● **PROBLEM STATEMENT**: Take the entries below and print only the lines from the one with "Someone carried the turquoise" through the one with "Someone took away the orange bottle", exactly as they stand, both ends included.

------ DATA SHOWN

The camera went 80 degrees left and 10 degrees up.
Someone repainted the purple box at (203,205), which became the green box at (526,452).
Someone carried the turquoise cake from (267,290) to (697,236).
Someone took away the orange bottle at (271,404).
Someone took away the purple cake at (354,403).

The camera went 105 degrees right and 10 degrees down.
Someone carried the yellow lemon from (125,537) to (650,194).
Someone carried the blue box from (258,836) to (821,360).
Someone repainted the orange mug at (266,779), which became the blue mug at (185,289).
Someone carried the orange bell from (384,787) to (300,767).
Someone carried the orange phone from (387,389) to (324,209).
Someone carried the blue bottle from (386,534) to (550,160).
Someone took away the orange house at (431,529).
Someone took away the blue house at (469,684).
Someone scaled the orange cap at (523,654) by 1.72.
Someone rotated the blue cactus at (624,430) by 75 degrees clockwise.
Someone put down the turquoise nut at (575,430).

------------
------ DATA SHOWN

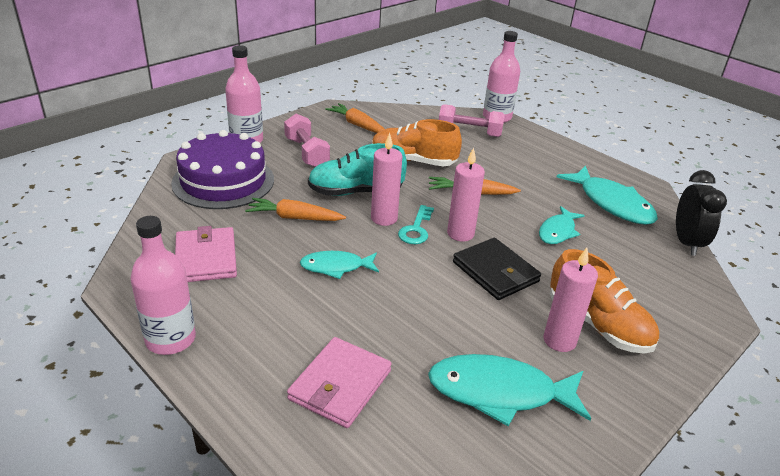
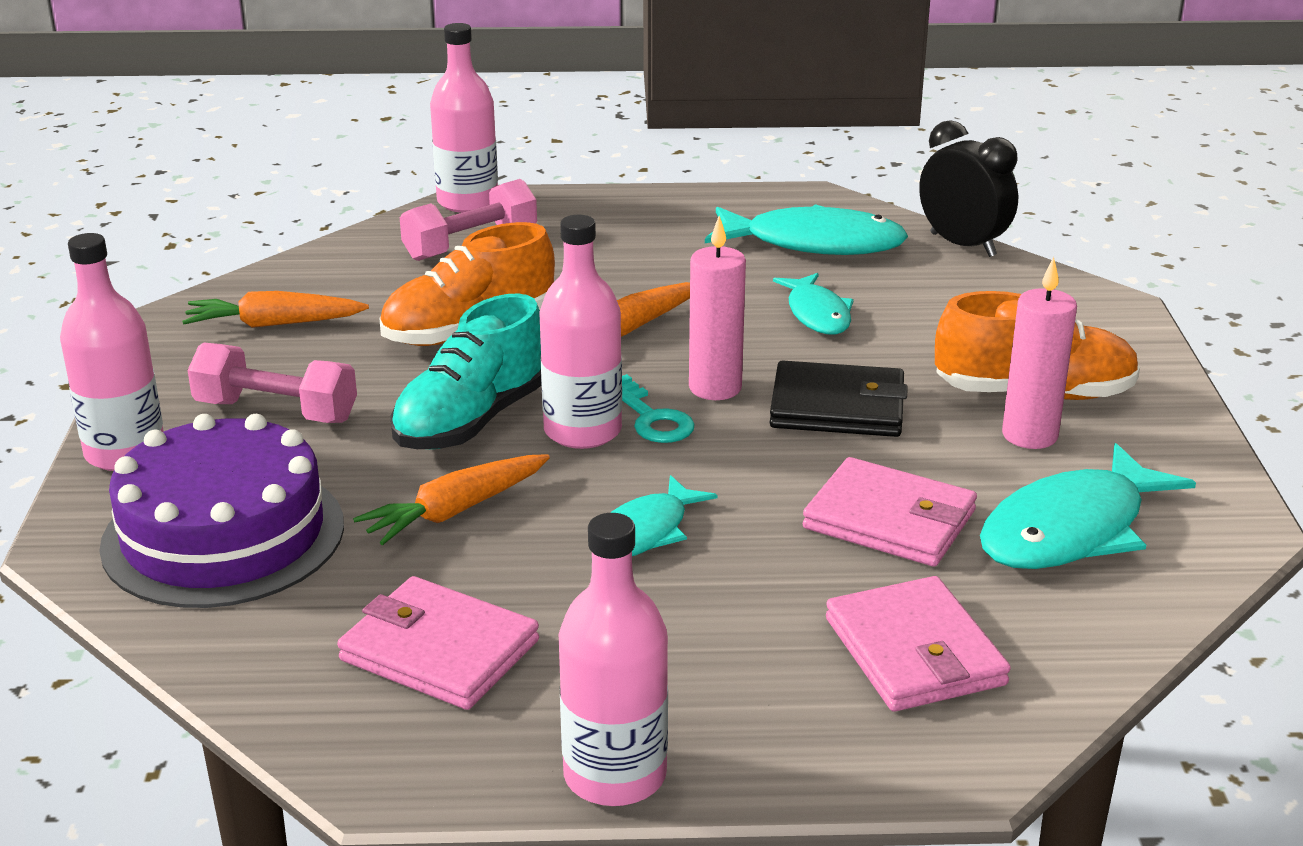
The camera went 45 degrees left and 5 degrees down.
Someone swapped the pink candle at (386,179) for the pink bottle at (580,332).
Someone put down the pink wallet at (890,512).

------------
------ DATA SHOWN

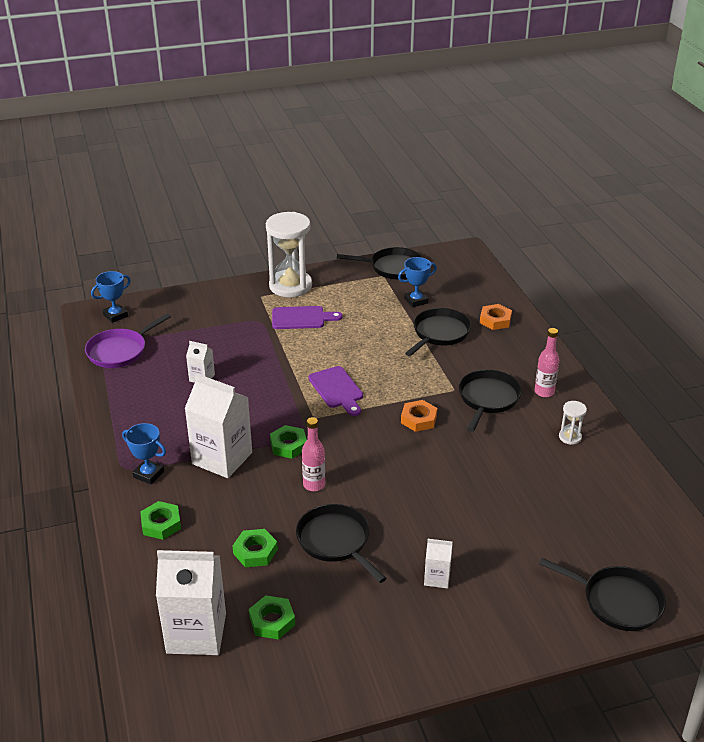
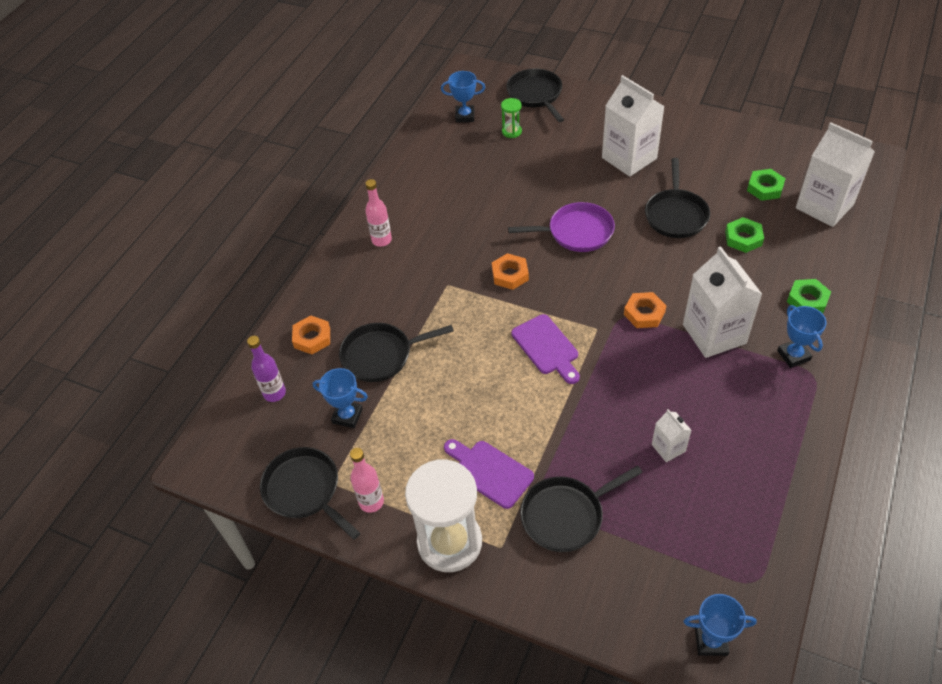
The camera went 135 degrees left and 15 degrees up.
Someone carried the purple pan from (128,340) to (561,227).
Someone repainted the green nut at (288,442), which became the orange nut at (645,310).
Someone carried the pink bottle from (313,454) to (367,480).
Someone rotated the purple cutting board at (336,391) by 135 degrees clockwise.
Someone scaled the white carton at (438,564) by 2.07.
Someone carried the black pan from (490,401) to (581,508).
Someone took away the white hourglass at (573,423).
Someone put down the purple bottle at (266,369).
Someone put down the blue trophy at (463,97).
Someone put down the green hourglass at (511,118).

------------

● **OUTPUT**:
Someone carried the turquoise cake from (267,290) to (697,236).
Someone took away the orange bottle at (271,404).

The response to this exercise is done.